**TASK TO CARRY OUT**
Repeat the data that follows verbatim. Images are not part of the copy.

**DATA EXTRACT**
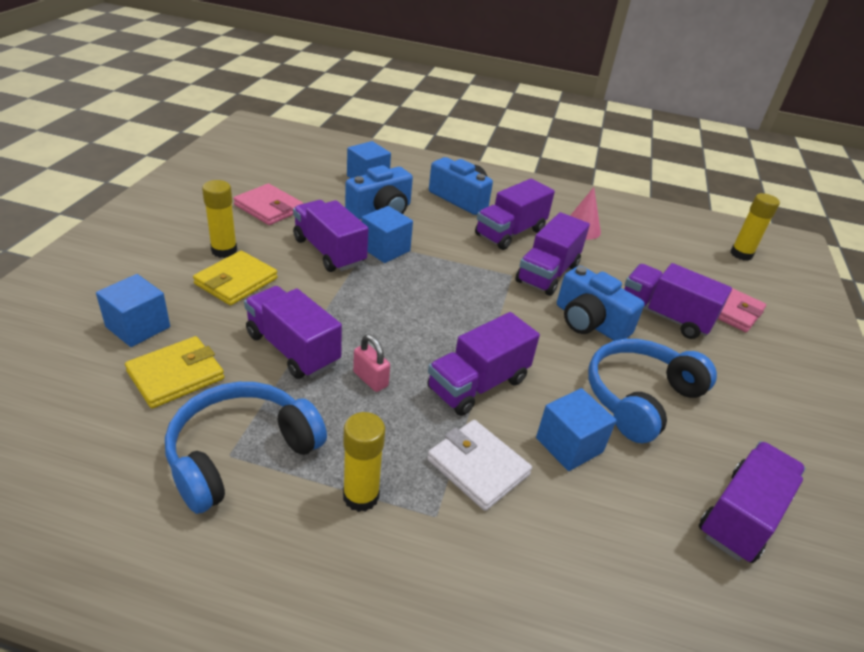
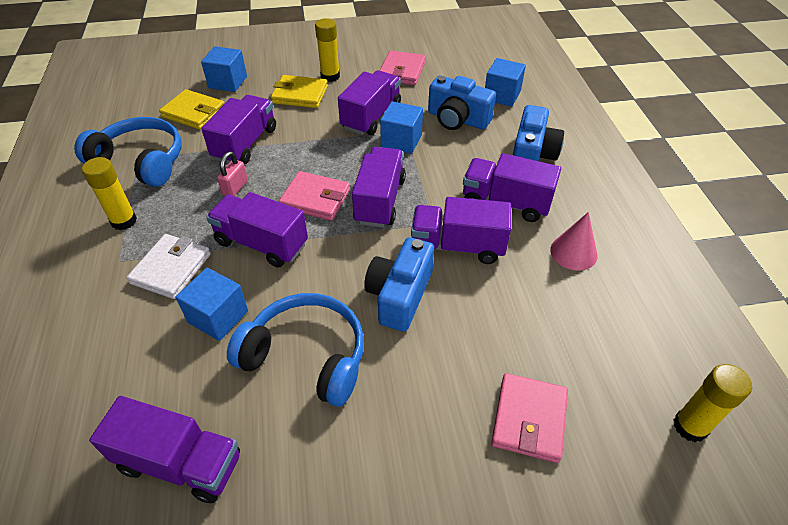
camera: 70 degrees right, 10 degrees up
(432, 328) = (315, 199): none -> pink wallet
(664, 316) = (461, 357): purple truck -> purple truck (379, 201)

**REPLY TO THE TASK**
camera: 70 degrees right, 10 degrees up
(432, 328) = (315, 199): none -> pink wallet
(664, 316) = (461, 357): purple truck -> purple truck (379, 201)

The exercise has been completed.